> Your objective:
Reproduce every record below exactly as written, but leave out any pictures.

(Dataset Opens)

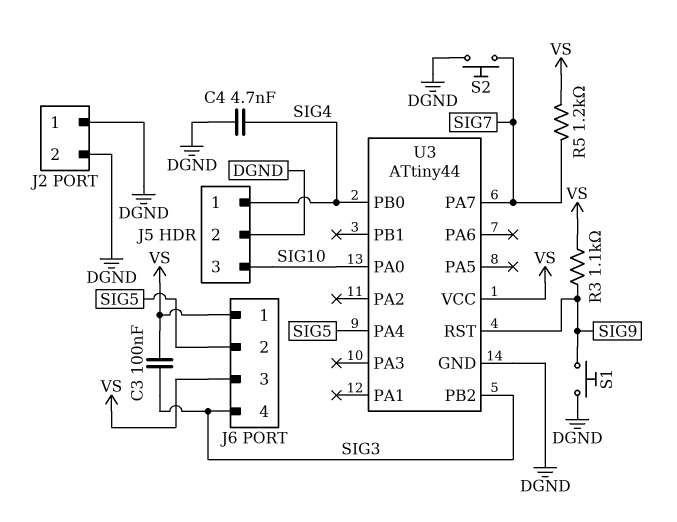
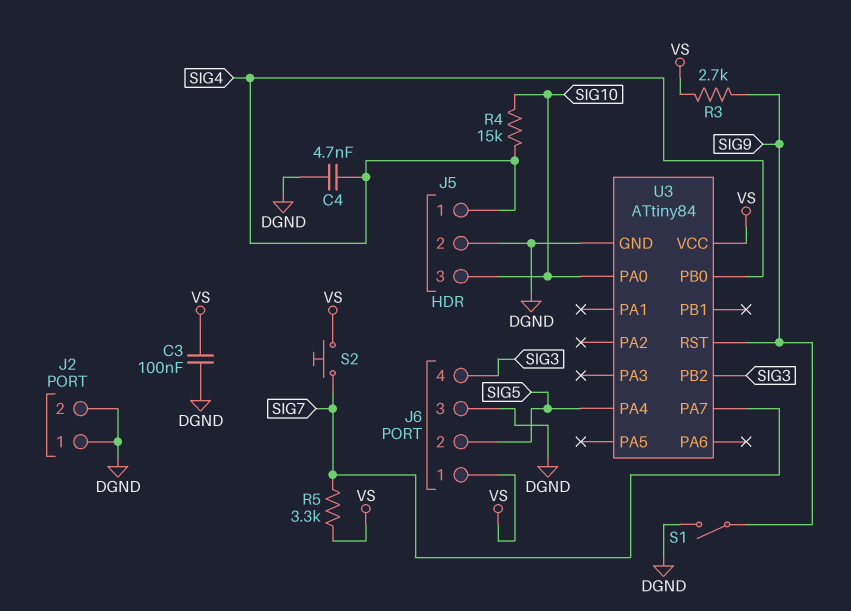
C3: 100nF (SIG3, VS) -> 100nF (DGND, VS)
J6 pin 3: VS -> DGND
R3: 1.1k (SIG9, VS) -> 2.7k (SIG9, VS)
R4: none -> 15k (SIG4, SIG10)
R5: 1.2k (SIG7, VS) -> 3.3k (SIG7, VS)
S1: button (DGND, SIG9) -> switch (DGND, SIG9)
S2: button (DGND, SIG7) -> button (SIG7, VS)
U3: ATtiny44 -> ATtiny84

(Dataset Closes)

> Result:
C3: 100nF (SIG3, VS) -> 100nF (DGND, VS)
J6 pin 3: VS -> DGND
R3: 1.1k (SIG9, VS) -> 2.7k (SIG9, VS)
R4: none -> 15k (SIG4, SIG10)
R5: 1.2k (SIG7, VS) -> 3.3k (SIG7, VS)
S1: button (DGND, SIG9) -> switch (DGND, SIG9)
S2: button (DGND, SIG7) -> button (SIG7, VS)
U3: ATtiny44 -> ATtiny84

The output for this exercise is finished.